• _WHAT IS EXPECTED_: Set down each line of the material that follows exactly, and leave its pictures out.

• _INPUT_:
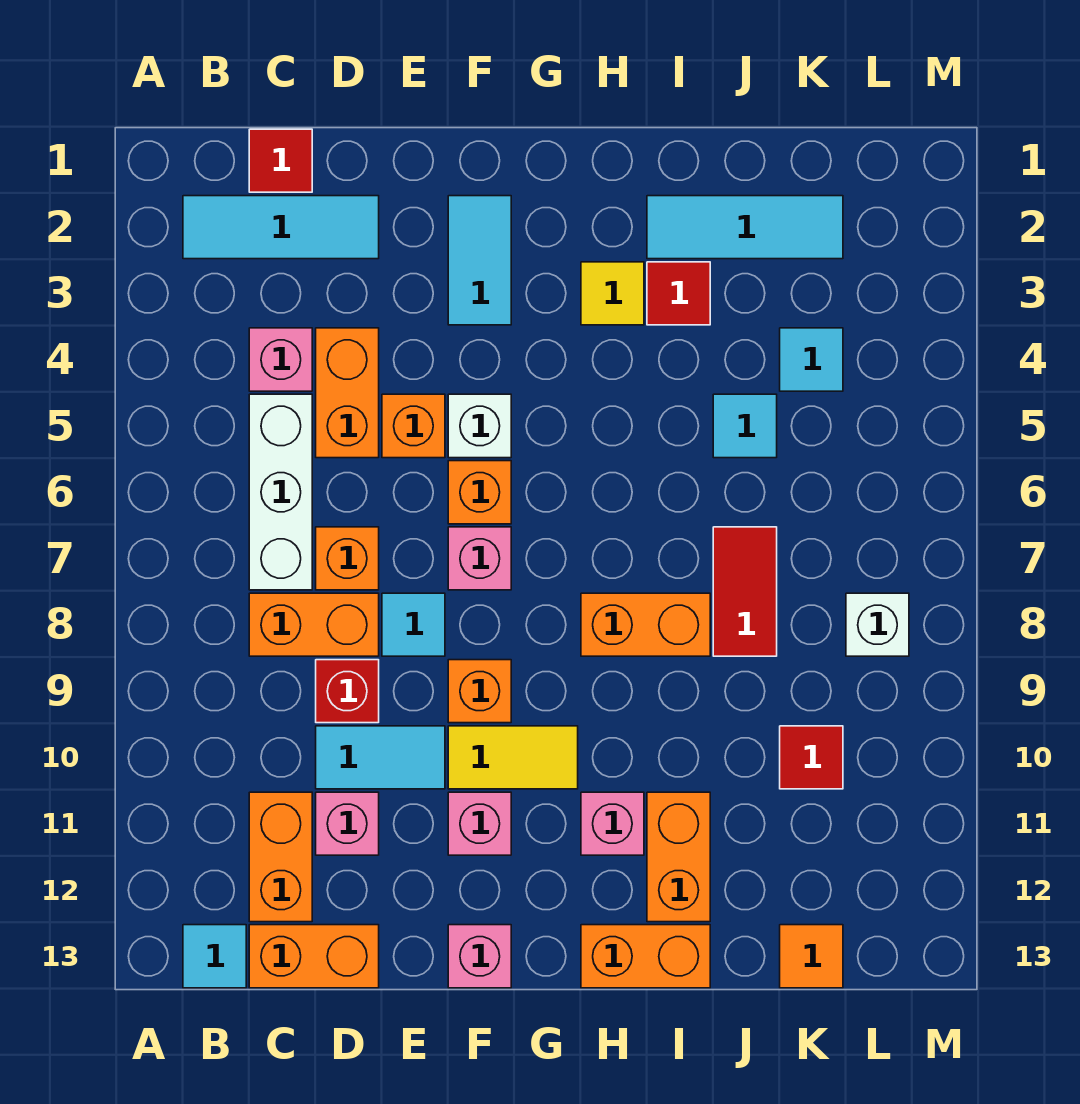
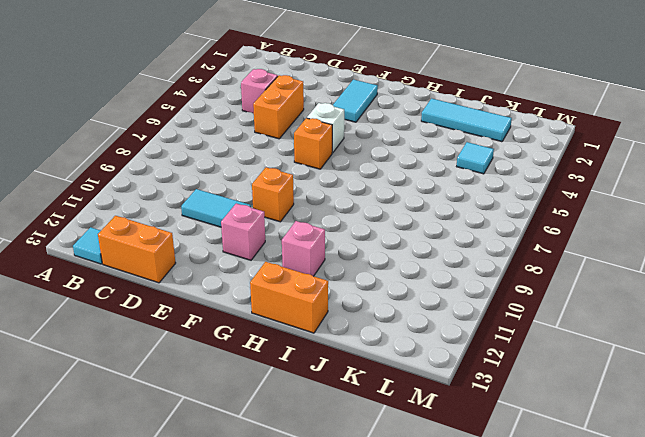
none -> cyan tile B2:D2 level 1
none -> red tile C1 level 1
none -> white brick C5:C7 level 1
none -> orange brick C8:D8 level 1

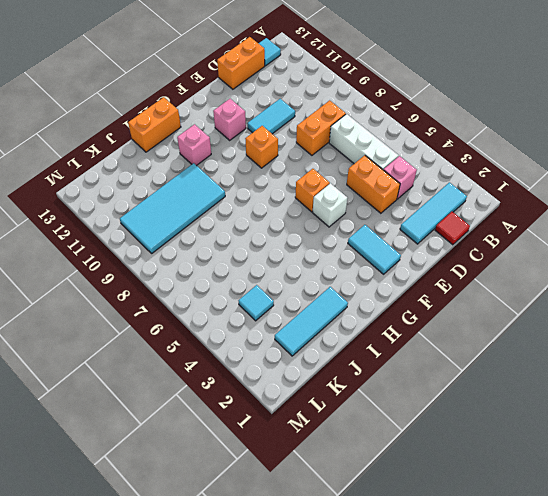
cyan tile I9:L10 level 1 -> red tile K10 level 1
none -> orange brick C11:C12 level 1
none -> orange brick D7 level 1
none -> red brick D9 level 1
none -> pink brick D11 level 1

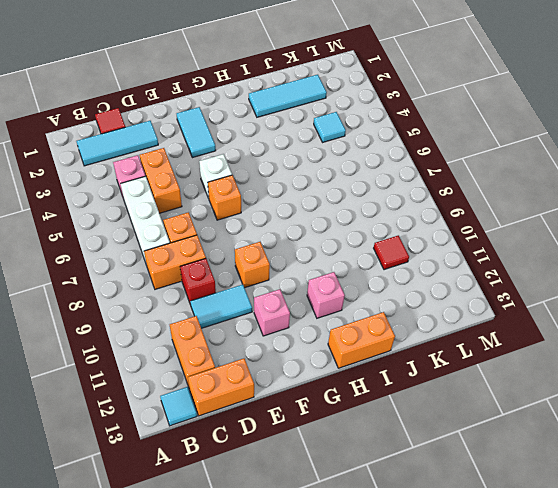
none -> pink brick D11 level 1
none -> orange brick E5 level 1
none -> cyan tile E8 level 1
none -> pink brick F7 level 1

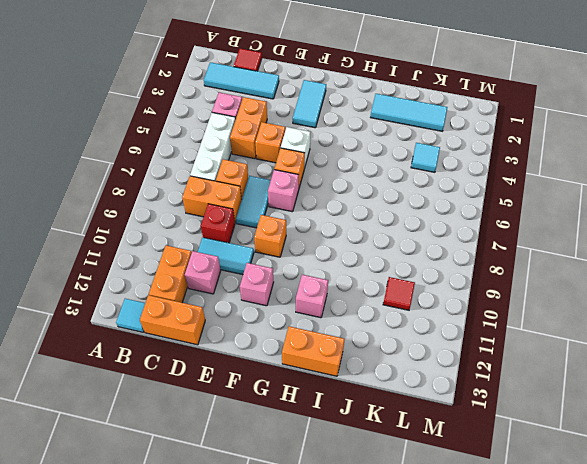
cyan tile E7:E8 level 1 -> cyan tile E8 level 1
none -> yellow tile F10:G10 level 1
none -> pink brick F13 level 1
none -> yellow tile H3 level 1
none -> orange brick H8:I8 level 1

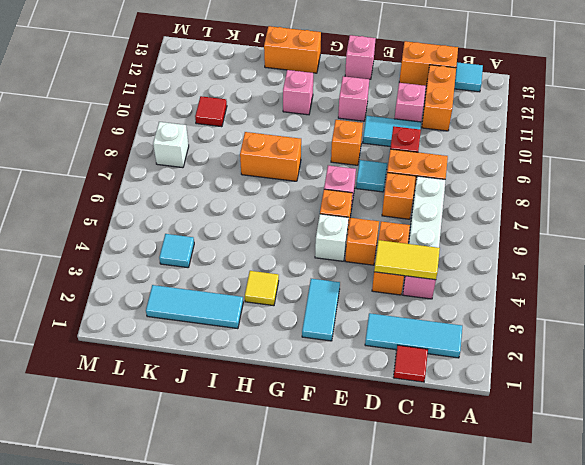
yellow tile C4:D4 level 2 -> yellow tile F10:G10 level 1
none -> red tile I3 level 1
none -> orange brick I11:I12 level 1
none -> cyan tile J5 level 1
none -> red tile J7:J8 level 1

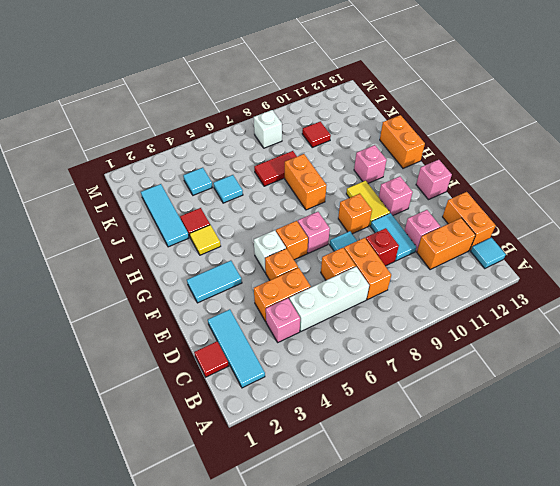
none -> orange brick I11:I12 level 1
none -> orange tile K13 level 1

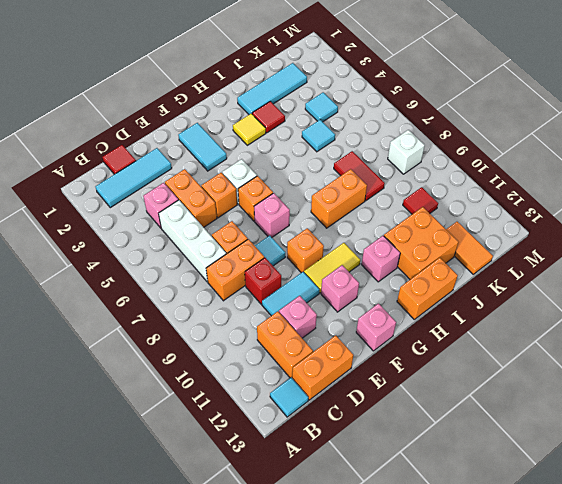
orange brick I11:J12 level 1 -> orange brick I11:I12 level 1
orange tile K12:K13 level 1 -> orange tile K13 level 1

• _TASK RESPONSE_:
none -> cyan tile B2:D2 level 1
none -> red tile C1 level 1
none -> white brick C5:C7 level 1
none -> orange brick C8:D8 level 1

cyan tile I9:L10 level 1 -> red tile K10 level 1
none -> orange brick C11:C12 level 1
none -> orange brick D7 level 1
none -> red brick D9 level 1
none -> pink brick D11 level 1

none -> pink brick D11 level 1
none -> orange brick E5 level 1
none -> cyan tile E8 level 1
none -> pink brick F7 level 1

cyan tile E7:E8 level 1 -> cyan tile E8 level 1
none -> yellow tile F10:G10 level 1
none -> pink brick F13 level 1
none -> yellow tile H3 level 1
none -> orange brick H8:I8 level 1

yellow tile C4:D4 level 2 -> yellow tile F10:G10 level 1
none -> red tile I3 level 1
none -> orange brick I11:I12 level 1
none -> cyan tile J5 level 1
none -> red tile J7:J8 level 1

none -> orange brick I11:I12 level 1
none -> orange tile K13 level 1

orange brick I11:J12 level 1 -> orange brick I11:I12 level 1
orange tile K12:K13 level 1 -> orange tile K13 level 1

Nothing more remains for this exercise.